**** MATERIAL FOR THIS TASK

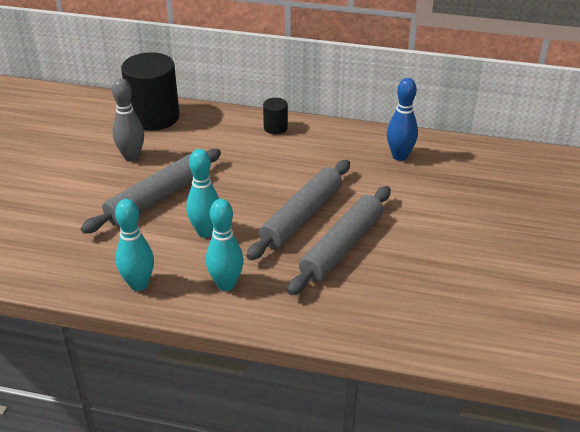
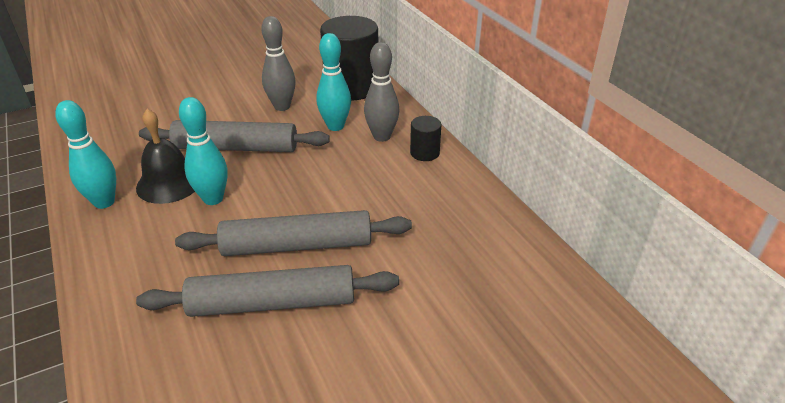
camera: 50 degrees right, 0 degrees up
(157, 245) = (169, 183): none -> black bell
(226, 284) = (142, 253): turquoise bowling pin -> turquoise bowling pin (335, 126)
(234, 134) = (382, 136): none -> grey bowling pin
(399, 156) = (492, 261): blue bowling pin -> none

********

From the records, copy every line that has the string "none" in it.

### PROBLEM SOLUTION:
(157, 245) = (169, 183): none -> black bell
(234, 134) = (382, 136): none -> grey bowling pin
(399, 156) = (492, 261): blue bowling pin -> none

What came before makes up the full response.